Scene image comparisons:

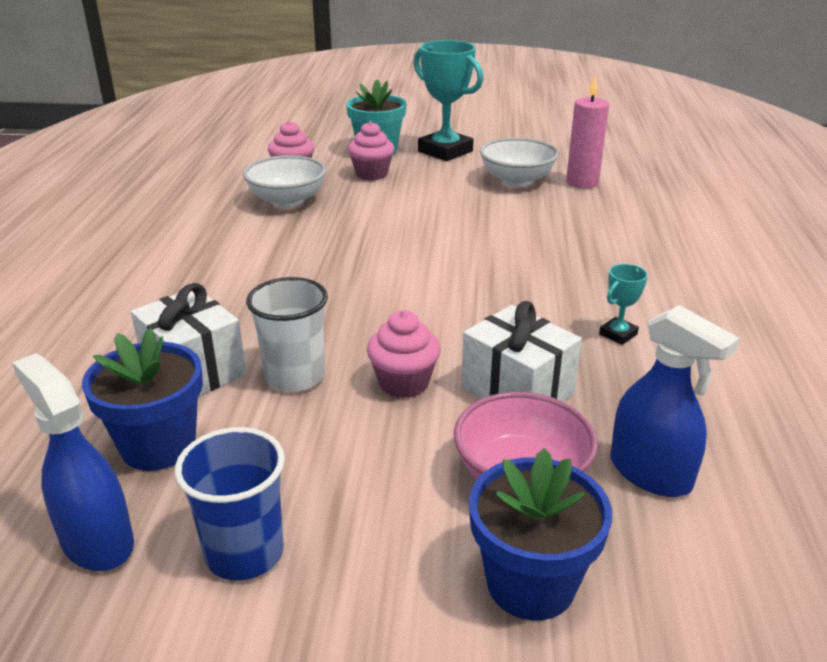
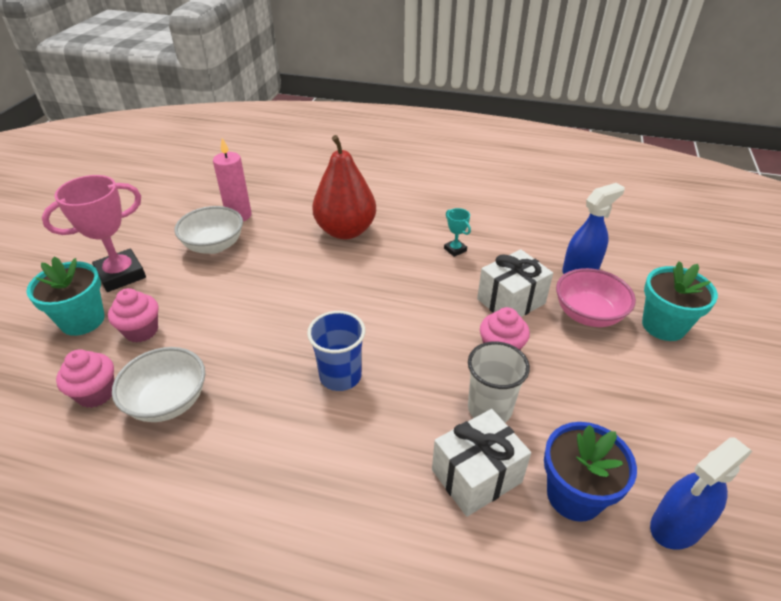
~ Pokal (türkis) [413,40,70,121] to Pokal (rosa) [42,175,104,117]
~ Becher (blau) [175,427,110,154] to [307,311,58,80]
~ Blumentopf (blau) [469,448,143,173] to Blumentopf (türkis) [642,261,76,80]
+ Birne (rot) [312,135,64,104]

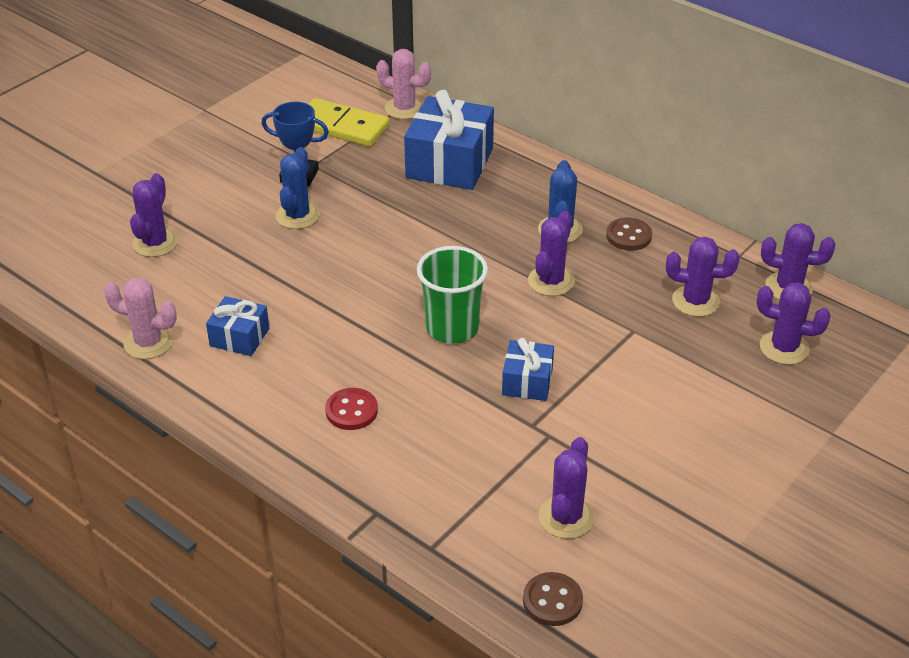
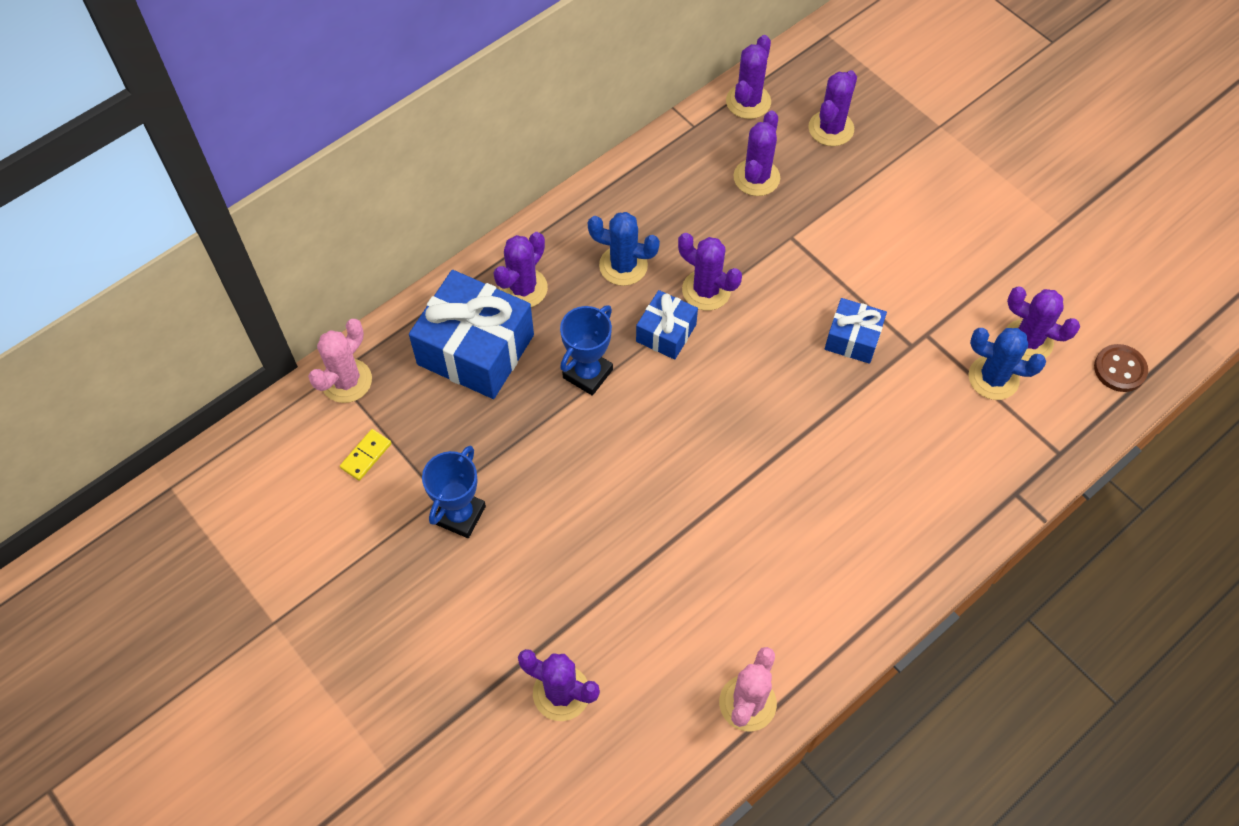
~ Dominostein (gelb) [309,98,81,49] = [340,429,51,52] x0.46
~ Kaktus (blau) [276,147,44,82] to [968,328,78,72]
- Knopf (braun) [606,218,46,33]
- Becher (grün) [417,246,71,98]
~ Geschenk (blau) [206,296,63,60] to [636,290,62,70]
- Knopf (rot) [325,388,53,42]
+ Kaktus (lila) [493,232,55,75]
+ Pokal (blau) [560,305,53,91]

> [ACTIVITY]:
What you return should be the entries from above, unchanged and without their images.

> [EXERCISE OUTPUT]:
~ Pokal (türkis) [413,40,70,121] to Pokal (rosa) [42,175,104,117]
~ Becher (blau) [175,427,110,154] to [307,311,58,80]
~ Blumentopf (blau) [469,448,143,173] to Blumentopf (türkis) [642,261,76,80]
+ Birne (rot) [312,135,64,104]

~ Dominostein (gelb) [309,98,81,49] = [340,429,51,52] x0.46
~ Kaktus (blau) [276,147,44,82] to [968,328,78,72]
- Knopf (braun) [606,218,46,33]
- Becher (grün) [417,246,71,98]
~ Geschenk (blau) [206,296,63,60] to [636,290,62,70]
- Knopf (rot) [325,388,53,42]
+ Kaktus (lila) [493,232,55,75]
+ Pokal (blau) [560,305,53,91]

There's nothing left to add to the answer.